> [Directions for this task]: Transcribe the listing exactly, so that nothing but the pictures is missing.

> [Provided material]:

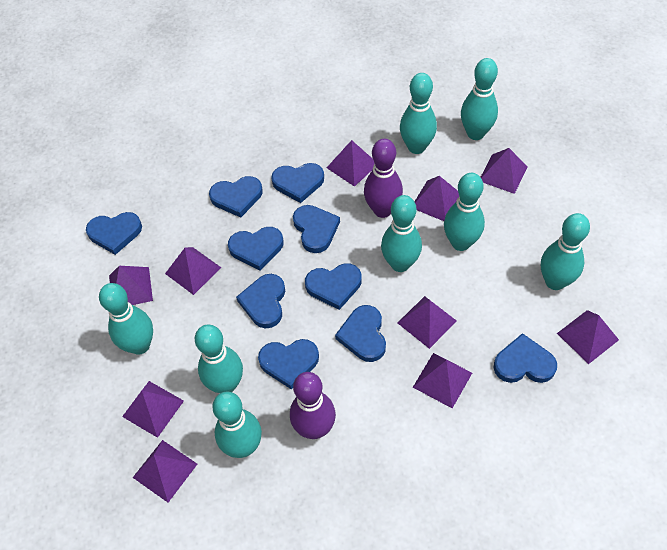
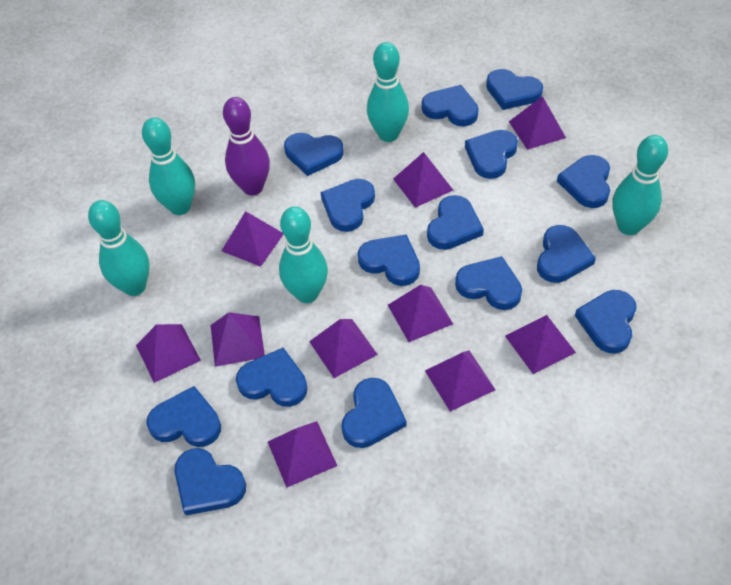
blue heart: 10 -> 15
purple bowling pin: 2 -> 1
turquoise bowling pin: 8 -> 5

> [Task result]:
blue heart: 10 -> 15
purple bowling pin: 2 -> 1
turquoise bowling pin: 8 -> 5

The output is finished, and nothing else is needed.